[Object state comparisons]
=== Section Start ===

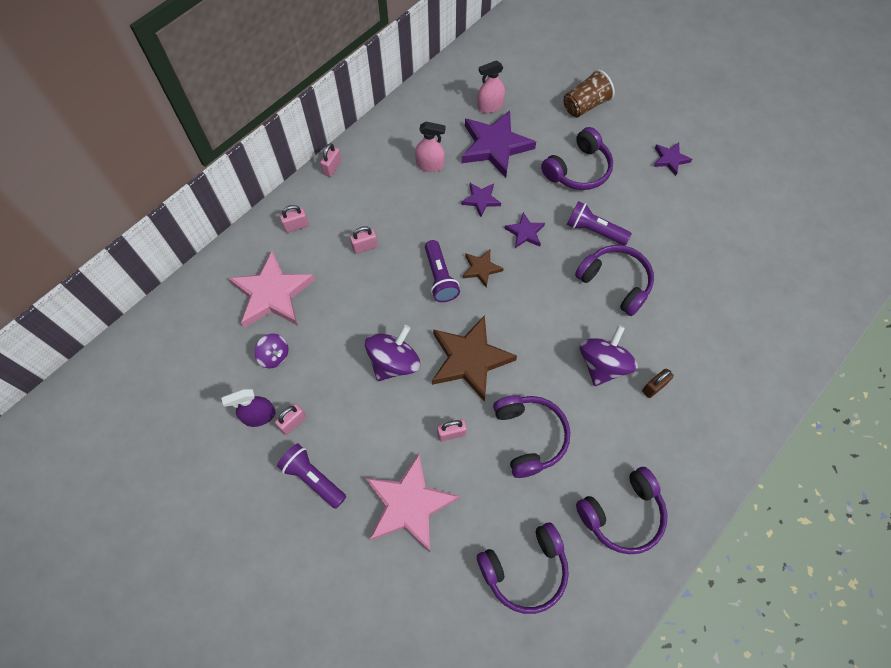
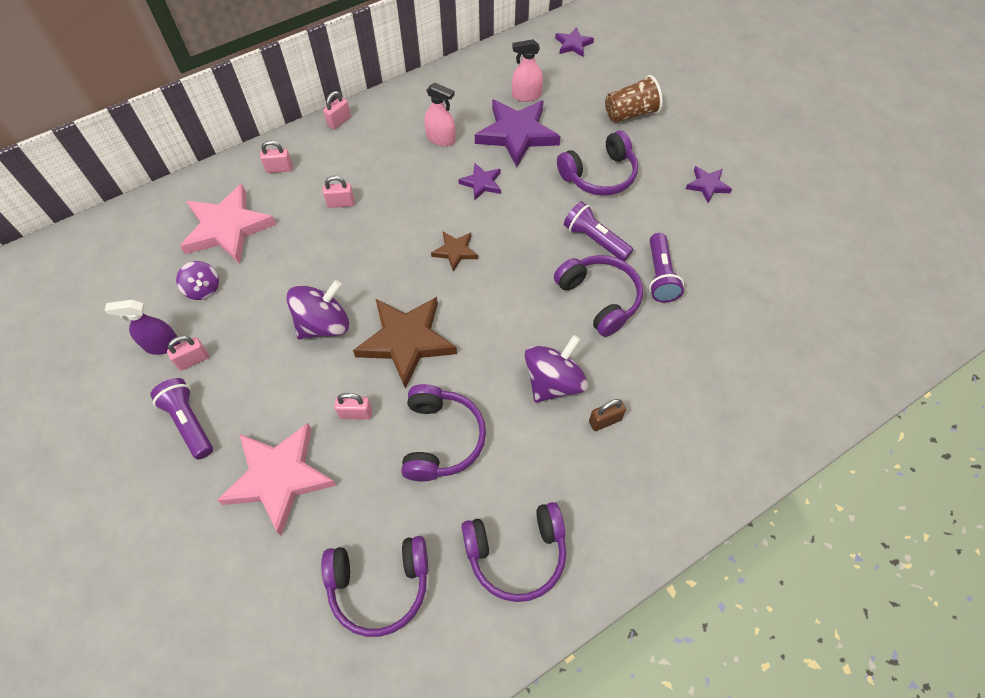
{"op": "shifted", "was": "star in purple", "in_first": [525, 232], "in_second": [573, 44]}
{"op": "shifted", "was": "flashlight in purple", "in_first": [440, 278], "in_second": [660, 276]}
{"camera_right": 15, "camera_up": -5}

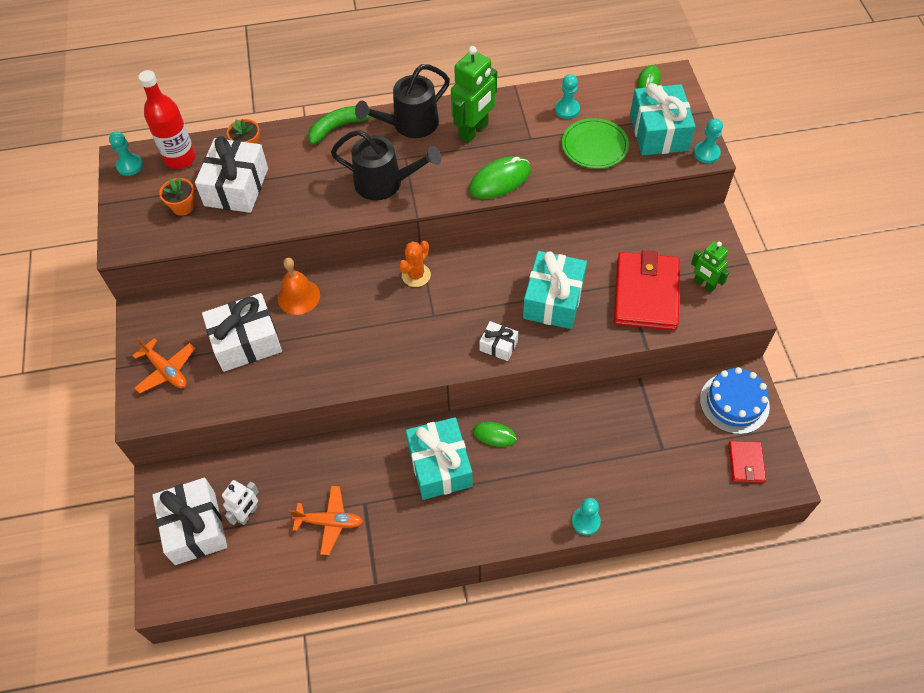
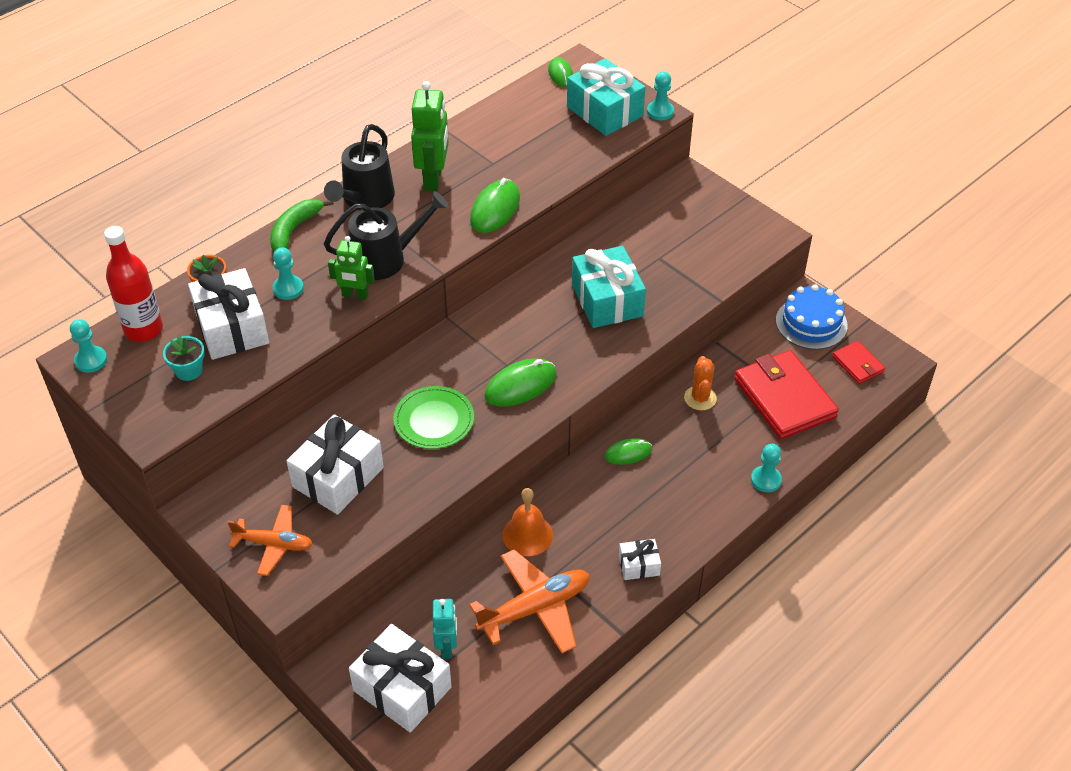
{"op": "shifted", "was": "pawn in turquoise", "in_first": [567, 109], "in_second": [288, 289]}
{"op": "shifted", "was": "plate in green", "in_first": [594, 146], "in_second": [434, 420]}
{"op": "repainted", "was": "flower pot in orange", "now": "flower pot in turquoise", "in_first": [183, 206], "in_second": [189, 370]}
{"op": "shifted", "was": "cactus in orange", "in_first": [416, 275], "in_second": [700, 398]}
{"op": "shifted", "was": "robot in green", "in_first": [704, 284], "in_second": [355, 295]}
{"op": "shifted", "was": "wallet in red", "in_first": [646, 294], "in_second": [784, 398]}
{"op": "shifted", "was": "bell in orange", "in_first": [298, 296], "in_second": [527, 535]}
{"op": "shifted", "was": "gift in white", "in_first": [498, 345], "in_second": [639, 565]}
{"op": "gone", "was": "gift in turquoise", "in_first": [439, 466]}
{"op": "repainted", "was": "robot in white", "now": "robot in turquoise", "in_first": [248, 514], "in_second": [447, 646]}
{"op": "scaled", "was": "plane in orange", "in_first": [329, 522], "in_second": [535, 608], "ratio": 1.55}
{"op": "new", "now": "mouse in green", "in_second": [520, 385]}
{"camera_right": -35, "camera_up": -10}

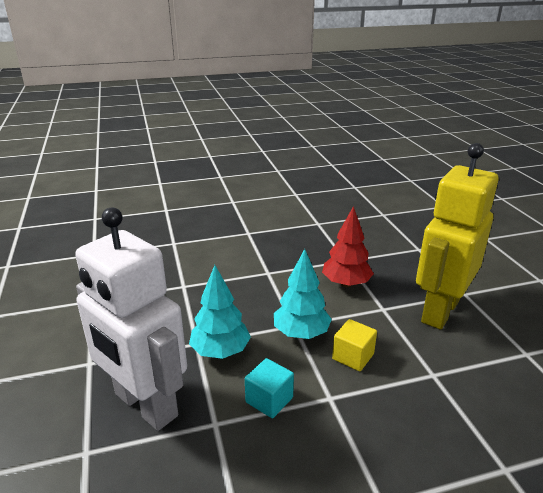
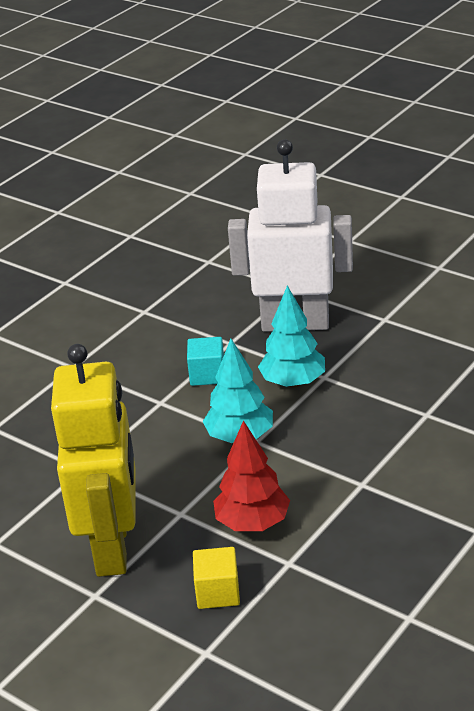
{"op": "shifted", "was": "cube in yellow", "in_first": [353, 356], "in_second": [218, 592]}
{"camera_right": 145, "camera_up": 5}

=== Section End ===

• WORK TASK
The expected output is each record, copied exactly, and nothing in place of the pictures.

• SOLUTION
{"op": "shifted", "was": "star in purple", "in_first": [525, 232], "in_second": [573, 44]}
{"op": "shifted", "was": "flashlight in purple", "in_first": [440, 278], "in_second": [660, 276]}
{"camera_right": 15, "camera_up": -5}

{"op": "shifted", "was": "pawn in turquoise", "in_first": [567, 109], "in_second": [288, 289]}
{"op": "shifted", "was": "plate in green", "in_first": [594, 146], "in_second": [434, 420]}
{"op": "repainted", "was": "flower pot in orange", "now": "flower pot in turquoise", "in_first": [183, 206], "in_second": [189, 370]}
{"op": "shifted", "was": "cactus in orange", "in_first": [416, 275], "in_second": [700, 398]}
{"op": "shifted", "was": "robot in green", "in_first": [704, 284], "in_second": [355, 295]}
{"op": "shifted", "was": "wallet in red", "in_first": [646, 294], "in_second": [784, 398]}
{"op": "shifted", "was": "bell in orange", "in_first": [298, 296], "in_second": [527, 535]}
{"op": "shifted", "was": "gift in white", "in_first": [498, 345], "in_second": [639, 565]}
{"op": "gone", "was": "gift in turquoise", "in_first": [439, 466]}
{"op": "repainted", "was": "robot in white", "now": "robot in turquoise", "in_first": [248, 514], "in_second": [447, 646]}
{"op": "scaled", "was": "plane in orange", "in_first": [329, 522], "in_second": [535, 608], "ratio": 1.55}
{"op": "new", "now": "mouse in green", "in_second": [520, 385]}
{"camera_right": -35, "camera_up": -10}

{"op": "shifted", "was": "cube in yellow", "in_first": [353, 356], "in_second": [218, 592]}
{"camera_right": 145, "camera_up": 5}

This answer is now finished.